REQUIREMENT:
Every line below from the one containing "[709,253,748,339]" through the one containing "[30,255,61,283]" must be transcribed exactly. Omit all lines outside that stretch.

SOURCE MATERIAL:

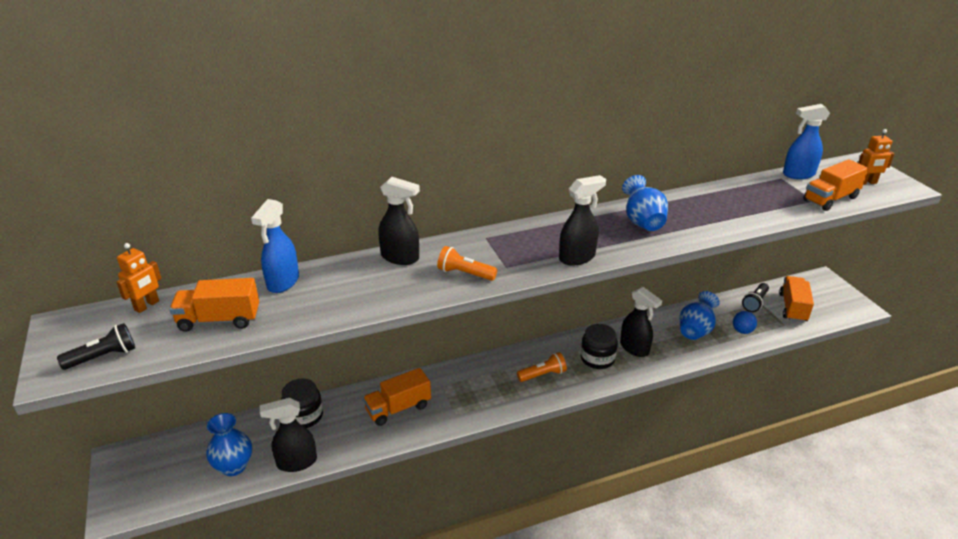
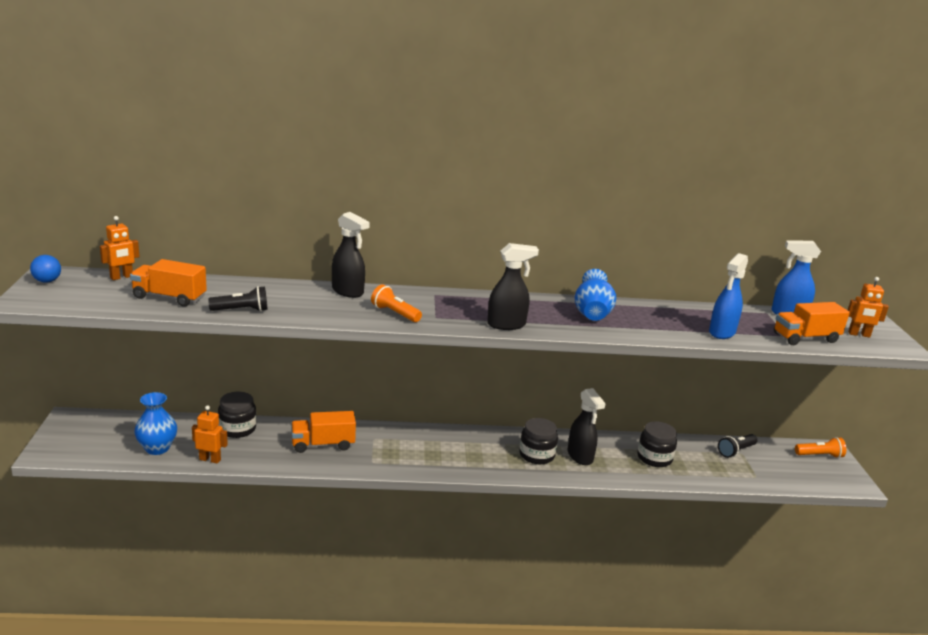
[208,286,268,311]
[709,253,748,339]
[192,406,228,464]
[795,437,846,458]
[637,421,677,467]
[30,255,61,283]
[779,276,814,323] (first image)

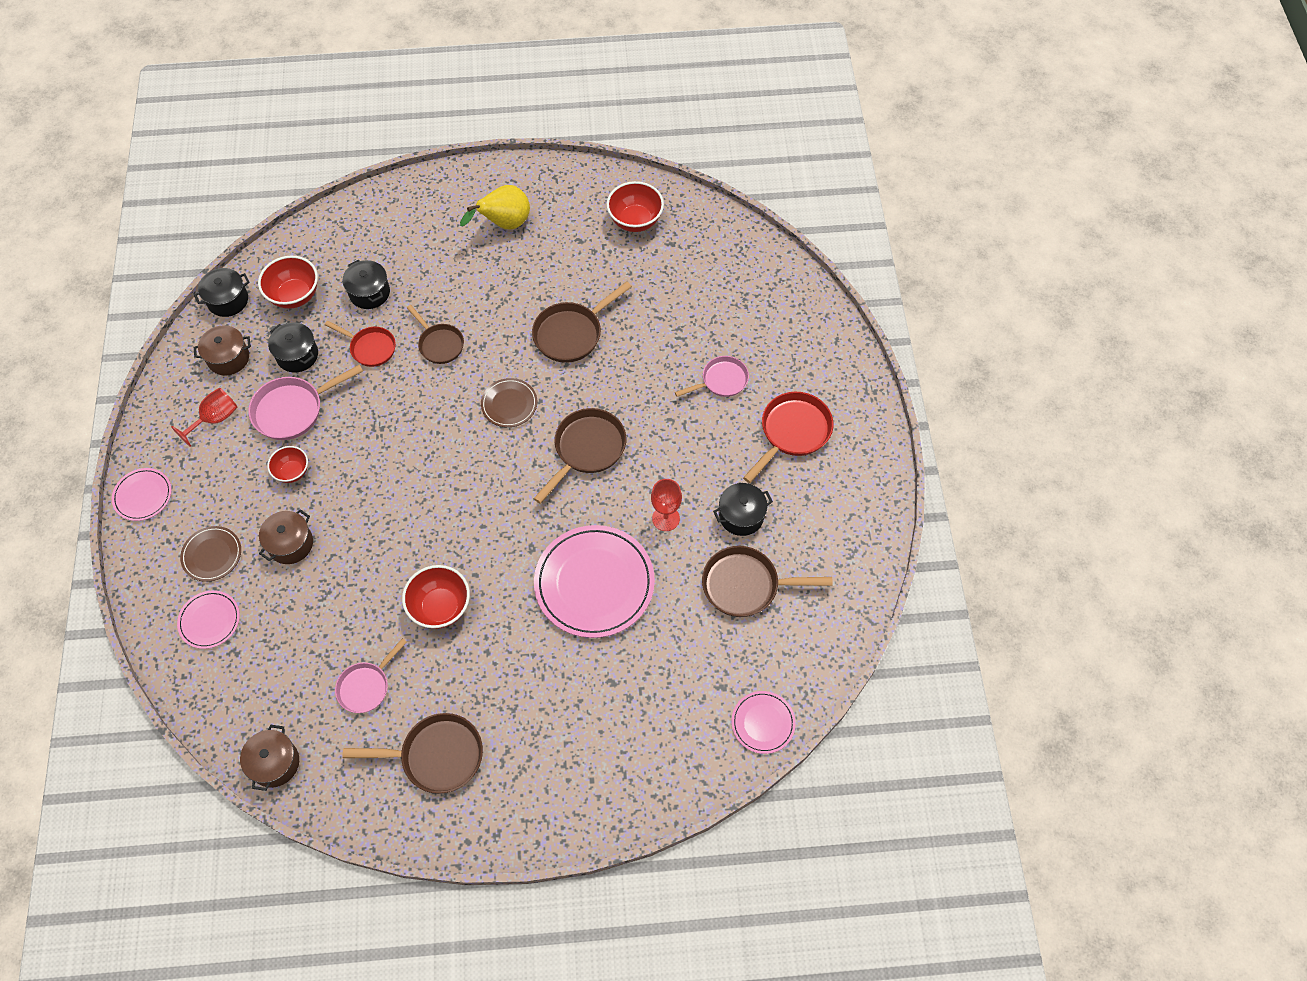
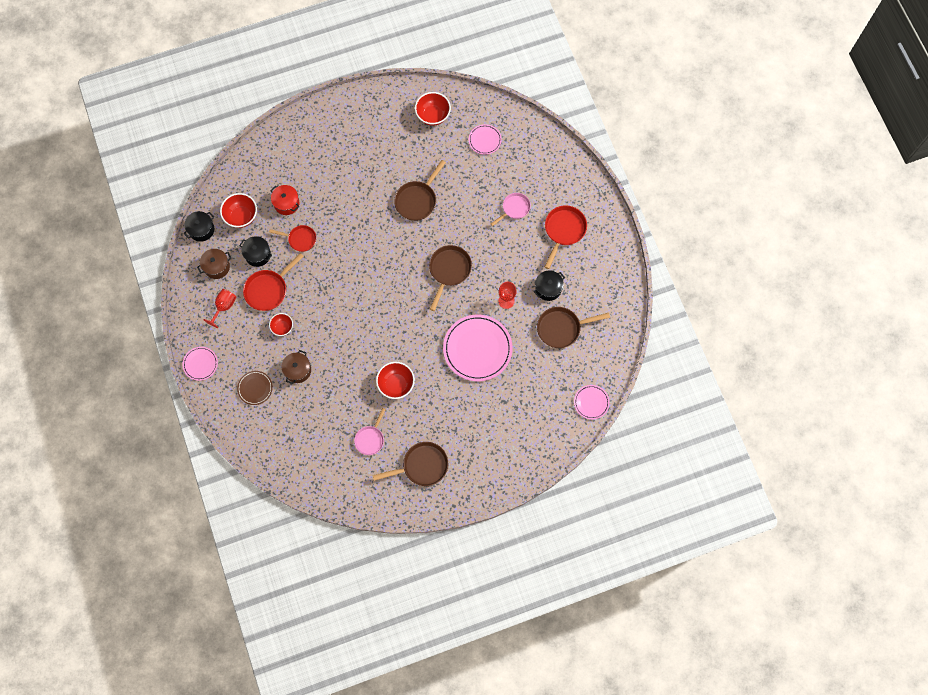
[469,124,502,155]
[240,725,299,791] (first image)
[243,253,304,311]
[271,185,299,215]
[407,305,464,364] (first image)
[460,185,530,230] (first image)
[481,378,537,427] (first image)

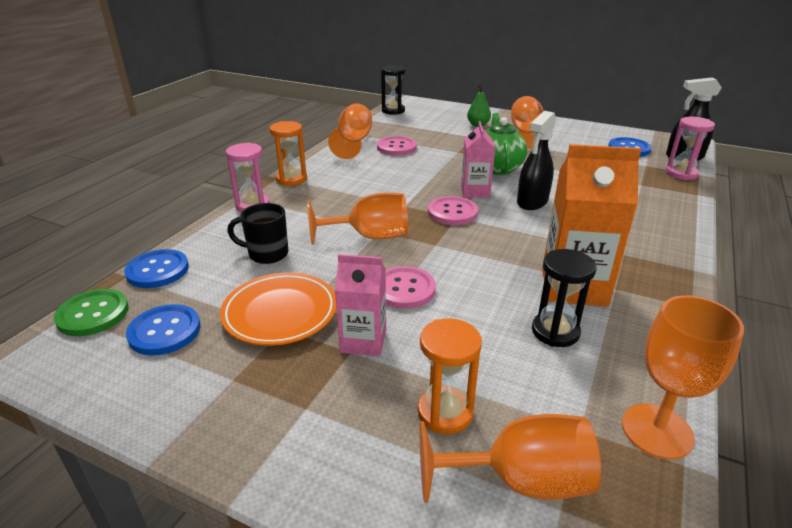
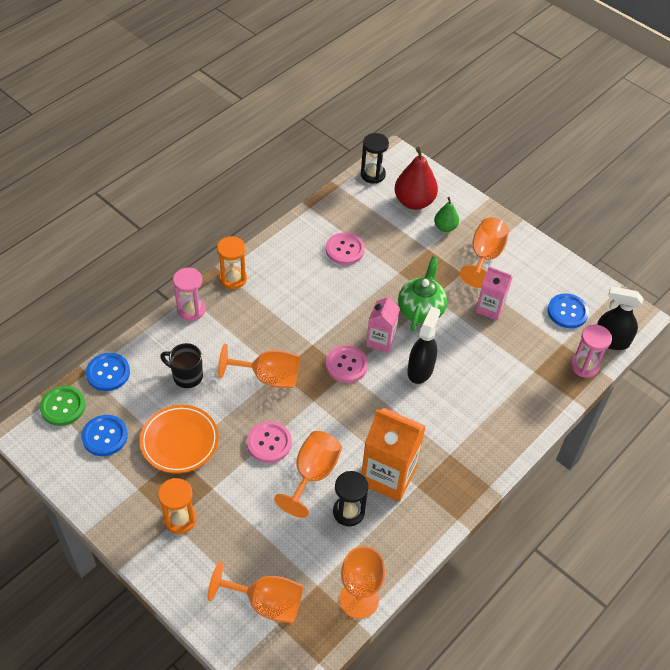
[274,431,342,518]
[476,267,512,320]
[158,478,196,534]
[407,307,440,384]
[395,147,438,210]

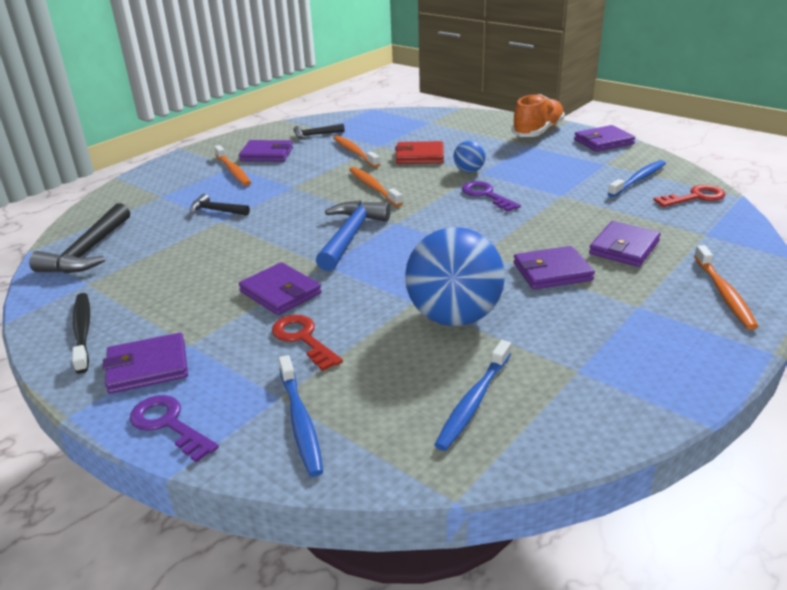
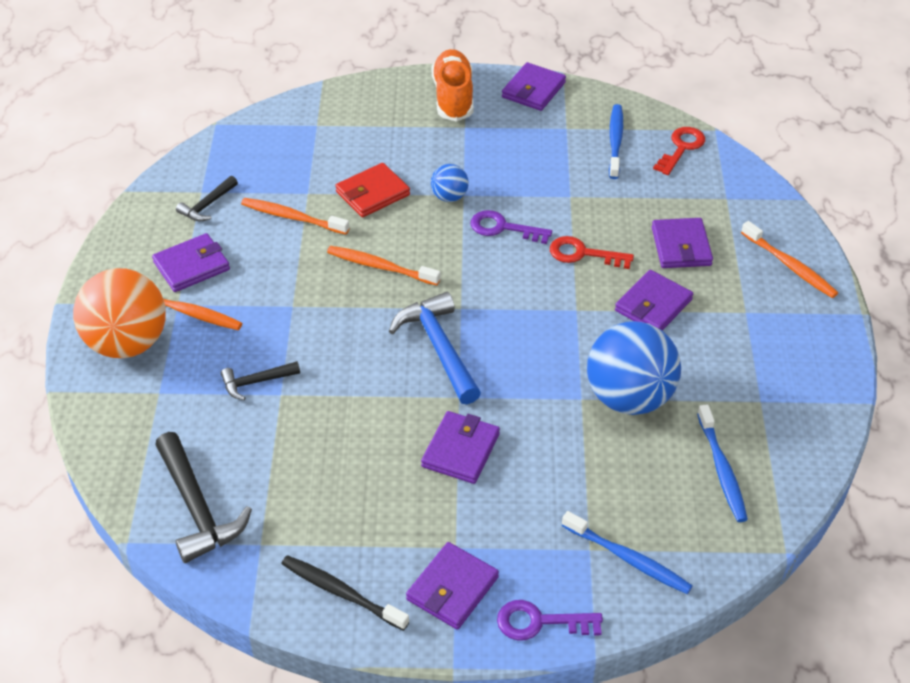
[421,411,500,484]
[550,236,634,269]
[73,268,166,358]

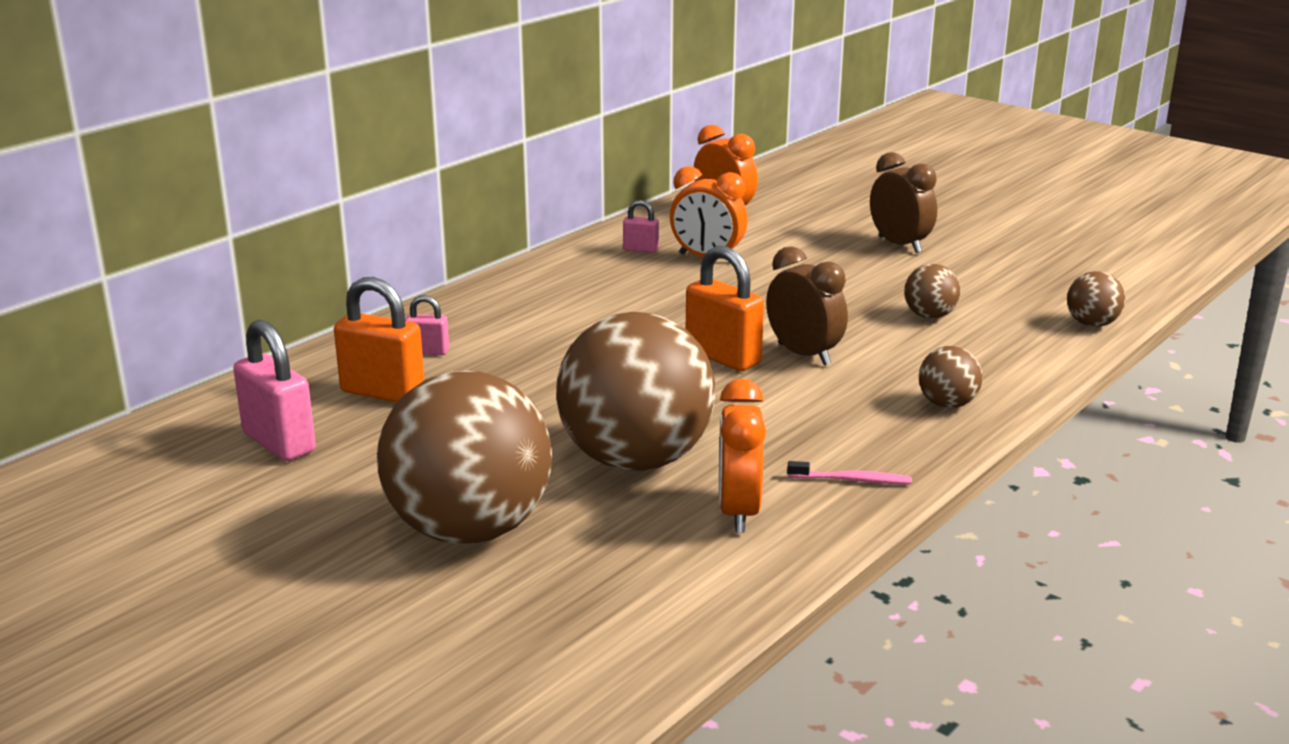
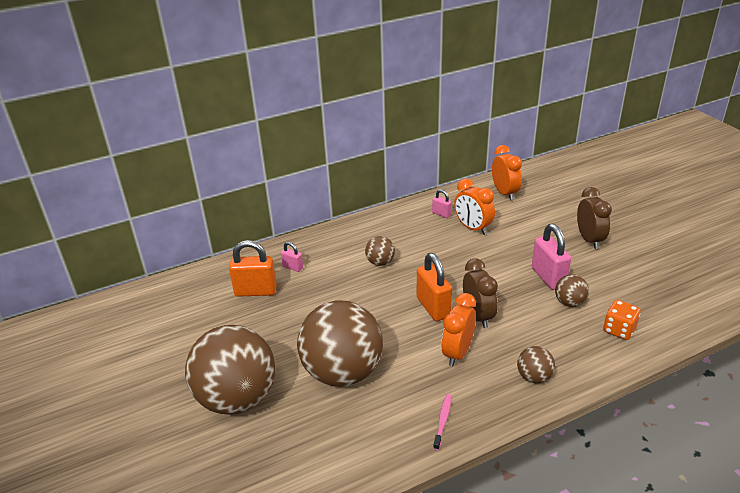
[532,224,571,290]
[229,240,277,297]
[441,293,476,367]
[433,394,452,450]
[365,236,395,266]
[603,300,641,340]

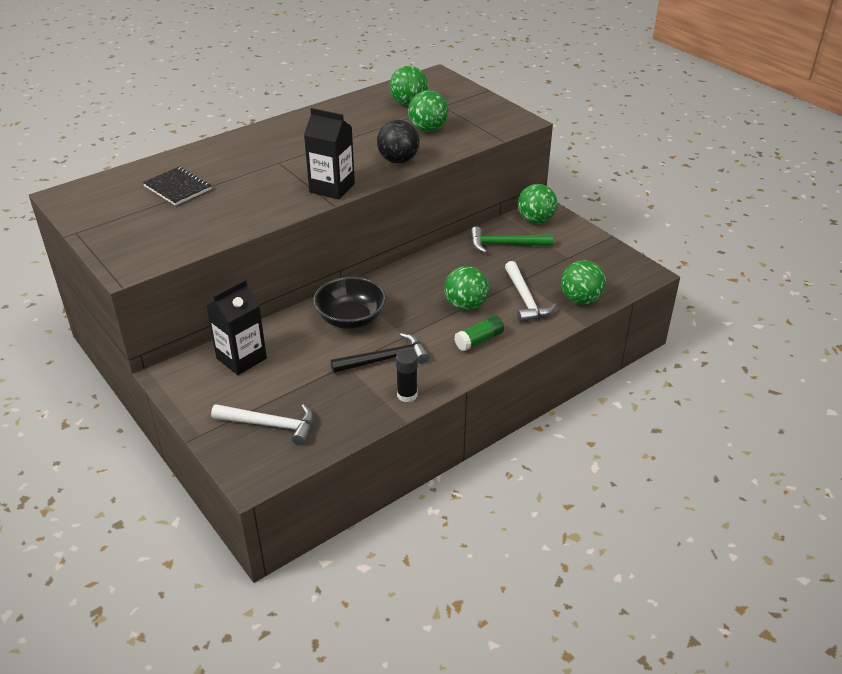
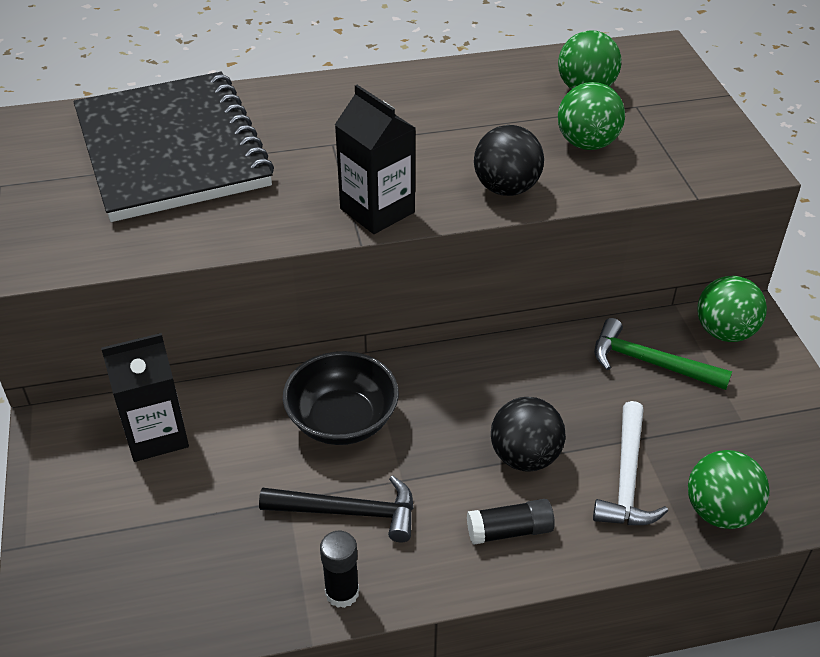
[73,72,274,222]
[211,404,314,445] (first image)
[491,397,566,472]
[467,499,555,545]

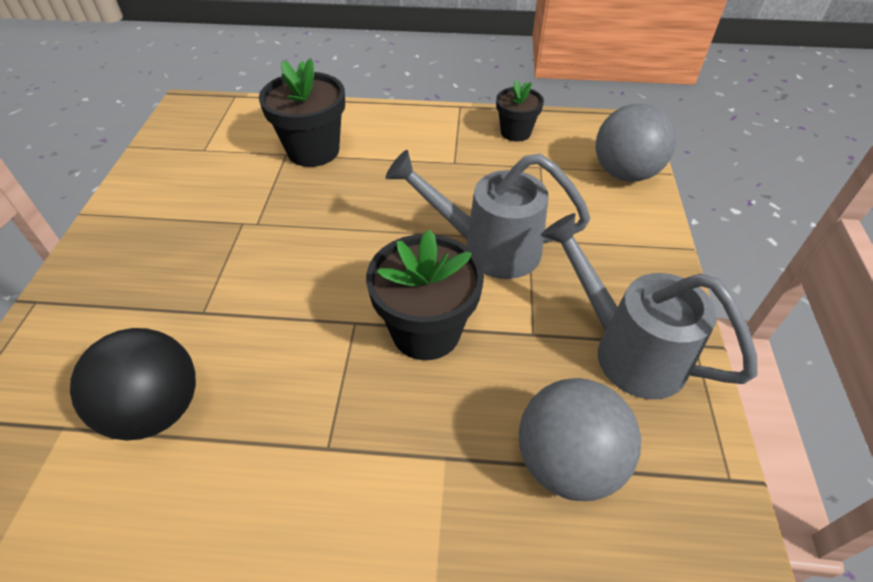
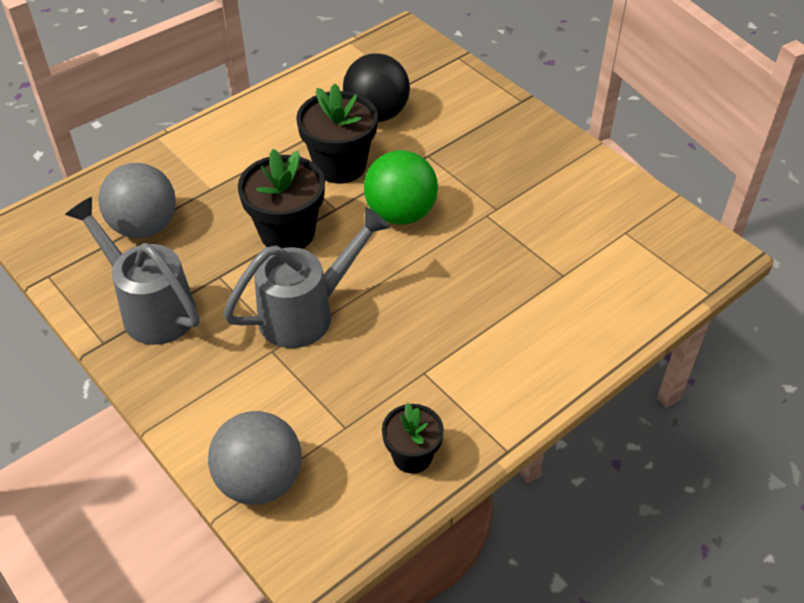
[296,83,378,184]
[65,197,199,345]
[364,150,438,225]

FINISHED EXERCISE:
[709,253,748,339]
[192,406,228,464]
[795,437,846,458]
[637,421,677,467]
[30,255,61,283]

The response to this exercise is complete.